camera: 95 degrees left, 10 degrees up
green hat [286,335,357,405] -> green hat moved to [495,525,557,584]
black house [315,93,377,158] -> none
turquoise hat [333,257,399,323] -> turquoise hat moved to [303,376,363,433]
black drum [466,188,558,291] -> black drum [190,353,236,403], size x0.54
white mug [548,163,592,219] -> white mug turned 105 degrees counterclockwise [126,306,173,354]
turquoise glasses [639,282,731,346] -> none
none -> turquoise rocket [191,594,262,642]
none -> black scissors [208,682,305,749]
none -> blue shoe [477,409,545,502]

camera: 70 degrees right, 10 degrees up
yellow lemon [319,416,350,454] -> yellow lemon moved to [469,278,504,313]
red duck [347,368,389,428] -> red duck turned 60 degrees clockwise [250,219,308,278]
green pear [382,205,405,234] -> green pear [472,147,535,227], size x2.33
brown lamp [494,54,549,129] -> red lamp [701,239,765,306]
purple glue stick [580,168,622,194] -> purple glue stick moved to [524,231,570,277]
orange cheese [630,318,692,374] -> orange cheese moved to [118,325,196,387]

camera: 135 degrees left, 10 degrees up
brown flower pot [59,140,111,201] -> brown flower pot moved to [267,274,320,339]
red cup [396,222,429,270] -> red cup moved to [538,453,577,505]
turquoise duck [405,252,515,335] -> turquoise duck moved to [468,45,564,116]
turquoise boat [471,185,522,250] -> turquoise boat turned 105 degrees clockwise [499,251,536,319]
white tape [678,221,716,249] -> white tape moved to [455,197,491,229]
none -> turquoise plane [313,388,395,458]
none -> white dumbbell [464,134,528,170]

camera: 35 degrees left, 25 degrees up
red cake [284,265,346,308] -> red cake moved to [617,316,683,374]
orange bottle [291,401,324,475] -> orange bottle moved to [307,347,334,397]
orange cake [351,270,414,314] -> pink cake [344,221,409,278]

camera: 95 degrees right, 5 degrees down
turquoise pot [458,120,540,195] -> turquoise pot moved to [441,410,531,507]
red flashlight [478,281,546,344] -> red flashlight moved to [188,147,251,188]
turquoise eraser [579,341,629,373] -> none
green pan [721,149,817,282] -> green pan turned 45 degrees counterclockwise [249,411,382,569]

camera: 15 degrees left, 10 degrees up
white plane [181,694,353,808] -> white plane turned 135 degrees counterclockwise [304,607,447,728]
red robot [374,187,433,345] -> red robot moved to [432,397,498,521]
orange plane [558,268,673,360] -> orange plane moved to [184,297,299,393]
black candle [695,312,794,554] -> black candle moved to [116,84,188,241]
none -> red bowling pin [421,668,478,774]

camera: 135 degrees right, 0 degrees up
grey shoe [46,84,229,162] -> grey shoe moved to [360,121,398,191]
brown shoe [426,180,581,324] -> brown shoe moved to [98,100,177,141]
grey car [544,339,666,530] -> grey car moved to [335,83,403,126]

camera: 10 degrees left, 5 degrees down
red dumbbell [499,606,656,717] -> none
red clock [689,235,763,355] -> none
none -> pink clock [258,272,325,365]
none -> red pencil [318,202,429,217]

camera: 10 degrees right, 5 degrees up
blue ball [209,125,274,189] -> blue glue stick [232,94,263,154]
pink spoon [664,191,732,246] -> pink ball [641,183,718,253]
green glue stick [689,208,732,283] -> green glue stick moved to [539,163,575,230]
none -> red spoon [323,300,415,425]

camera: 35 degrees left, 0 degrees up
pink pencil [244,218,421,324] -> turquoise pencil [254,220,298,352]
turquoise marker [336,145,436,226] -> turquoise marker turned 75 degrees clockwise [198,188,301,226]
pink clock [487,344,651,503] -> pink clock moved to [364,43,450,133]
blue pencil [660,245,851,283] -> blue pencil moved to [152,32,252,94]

• • •

== Task prompt ==
Copy the entries exactly as they appear.

== Result of the task ==
camera: 95 degrees left, 10 degrees up
green hat [286,335,357,405] -> green hat moved to [495,525,557,584]
black house [315,93,377,158] -> none
turquoise hat [333,257,399,323] -> turquoise hat moved to [303,376,363,433]
black drum [466,188,558,291] -> black drum [190,353,236,403], size x0.54
white mug [548,163,592,219] -> white mug turned 105 degrees counterclockwise [126,306,173,354]
turquoise glasses [639,282,731,346] -> none
none -> turquoise rocket [191,594,262,642]
none -> black scissors [208,682,305,749]
none -> blue shoe [477,409,545,502]

camera: 70 degrees right, 10 degrees up
yellow lemon [319,416,350,454] -> yellow lemon moved to [469,278,504,313]
red duck [347,368,389,428] -> red duck turned 60 degrees clockwise [250,219,308,278]
green pear [382,205,405,234] -> green pear [472,147,535,227], size x2.33
brown lamp [494,54,549,129] -> red lamp [701,239,765,306]
purple glue stick [580,168,622,194] -> purple glue stick moved to [524,231,570,277]
orange cheese [630,318,692,374] -> orange cheese moved to [118,325,196,387]

camera: 135 degrees left, 10 degrees up
brown flower pot [59,140,111,201] -> brown flower pot moved to [267,274,320,339]
red cup [396,222,429,270] -> red cup moved to [538,453,577,505]
turquoise duck [405,252,515,335] -> turquoise duck moved to [468,45,564,116]
turquoise boat [471,185,522,250] -> turquoise boat turned 105 degrees clockwise [499,251,536,319]
white tape [678,221,716,249] -> white tape moved to [455,197,491,229]
none -> turquoise plane [313,388,395,458]
none -> white dumbbell [464,134,528,170]

camera: 35 degrees left, 25 degrees up
red cake [284,265,346,308] -> red cake moved to [617,316,683,374]
orange bottle [291,401,324,475] -> orange bottle moved to [307,347,334,397]
orange cake [351,270,414,314] -> pink cake [344,221,409,278]

camera: 95 degrees right, 5 degrees down
turquoise pot [458,120,540,195] -> turquoise pot moved to [441,410,531,507]
red flashlight [478,281,546,344] -> red flashlight moved to [188,147,251,188]
turquoise eraser [579,341,629,373] -> none
green pan [721,149,817,282] -> green pan turned 45 degrees counterclockwise [249,411,382,569]

camera: 15 degrees left, 10 degrees up
white plane [181,694,353,808] -> white plane turned 135 degrees counterclockwise [304,607,447,728]
red robot [374,187,433,345] -> red robot moved to [432,397,498,521]
orange plane [558,268,673,360] -> orange plane moved to [184,297,299,393]
black candle [695,312,794,554] -> black candle moved to [116,84,188,241]
none -> red bowling pin [421,668,478,774]

camera: 135 degrees right, 0 degrees up
grey shoe [46,84,229,162] -> grey shoe moved to [360,121,398,191]
brown shoe [426,180,581,324] -> brown shoe moved to [98,100,177,141]
grey car [544,339,666,530] -> grey car moved to [335,83,403,126]

camera: 10 degrees left, 5 degrees down
red dumbbell [499,606,656,717] -> none
red clock [689,235,763,355] -> none
none -> pink clock [258,272,325,365]
none -> red pencil [318,202,429,217]

camera: 10 degrees right, 5 degrees up
blue ball [209,125,274,189] -> blue glue stick [232,94,263,154]
pink spoon [664,191,732,246] -> pink ball [641,183,718,253]
green glue stick [689,208,732,283] -> green glue stick moved to [539,163,575,230]
none -> red spoon [323,300,415,425]

camera: 35 degrees left, 0 degrees up
pink pencil [244,218,421,324] -> turquoise pencil [254,220,298,352]
turquoise marker [336,145,436,226] -> turquoise marker turned 75 degrees clockwise [198,188,301,226]
pink clock [487,344,651,503] -> pink clock moved to [364,43,450,133]
blue pencil [660,245,851,283] -> blue pencil moved to [152,32,252,94]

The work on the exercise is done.